(About this exercise): Transcribe exactly everything in the data below from the line containing "orange cup [365,178,421,255]" down to the line containing "turquoise nut [543,263,606,331]", both lines included and nothing further.

(Information shown):
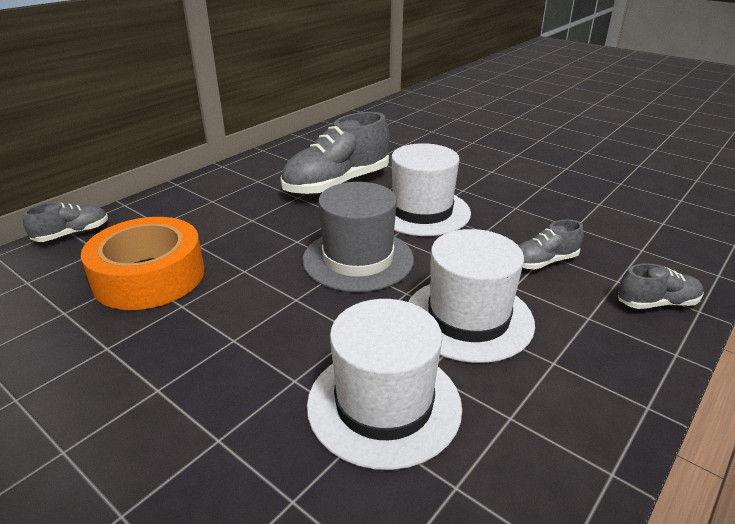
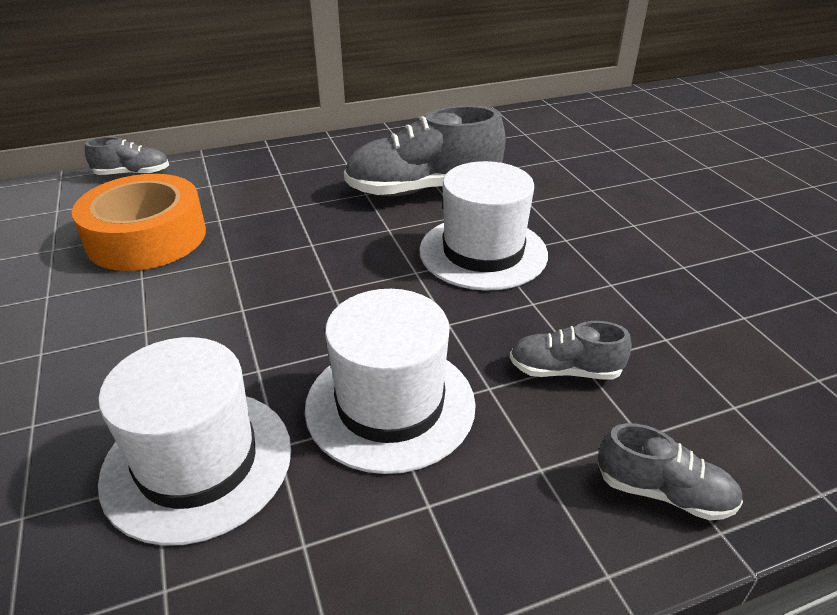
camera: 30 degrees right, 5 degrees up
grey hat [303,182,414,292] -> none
==
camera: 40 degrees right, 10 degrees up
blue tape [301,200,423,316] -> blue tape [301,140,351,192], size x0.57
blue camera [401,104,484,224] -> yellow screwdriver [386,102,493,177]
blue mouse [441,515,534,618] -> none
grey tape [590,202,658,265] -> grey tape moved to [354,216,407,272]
* * *
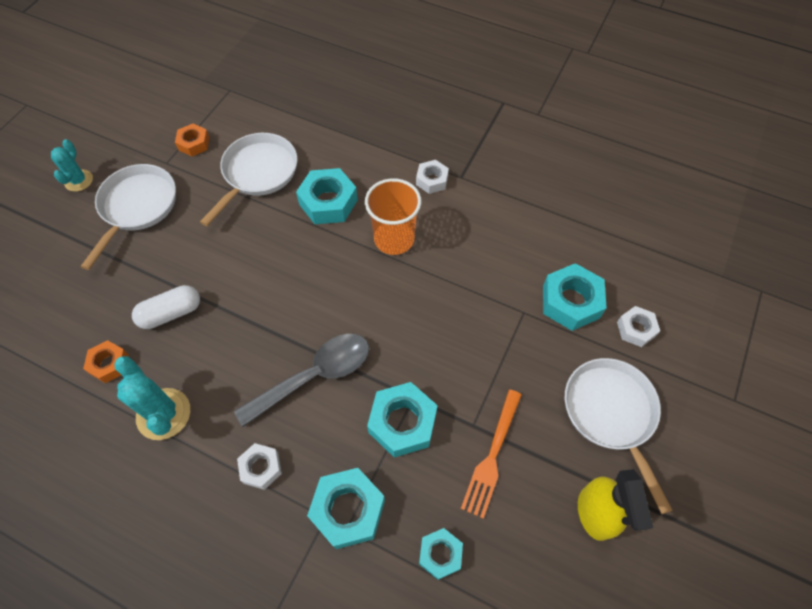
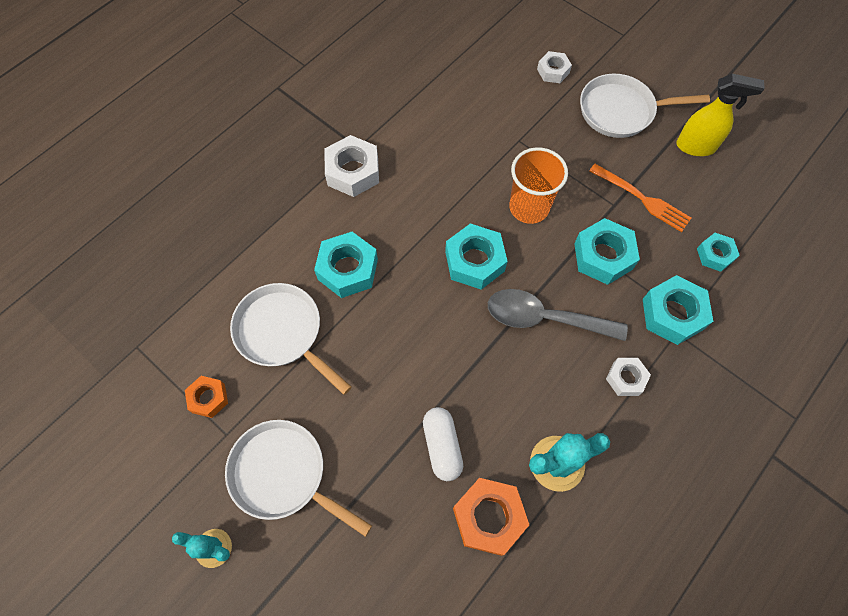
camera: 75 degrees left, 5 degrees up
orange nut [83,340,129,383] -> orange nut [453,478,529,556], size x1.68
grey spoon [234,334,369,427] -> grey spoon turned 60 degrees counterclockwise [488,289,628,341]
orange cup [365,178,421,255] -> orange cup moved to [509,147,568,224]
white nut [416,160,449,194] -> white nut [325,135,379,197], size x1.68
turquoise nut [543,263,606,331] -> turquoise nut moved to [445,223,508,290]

(Output of the task):
orange cup [365,178,421,255] -> orange cup moved to [509,147,568,224]
white nut [416,160,449,194] -> white nut [325,135,379,197], size x1.68
turquoise nut [543,263,606,331] -> turquoise nut moved to [445,223,508,290]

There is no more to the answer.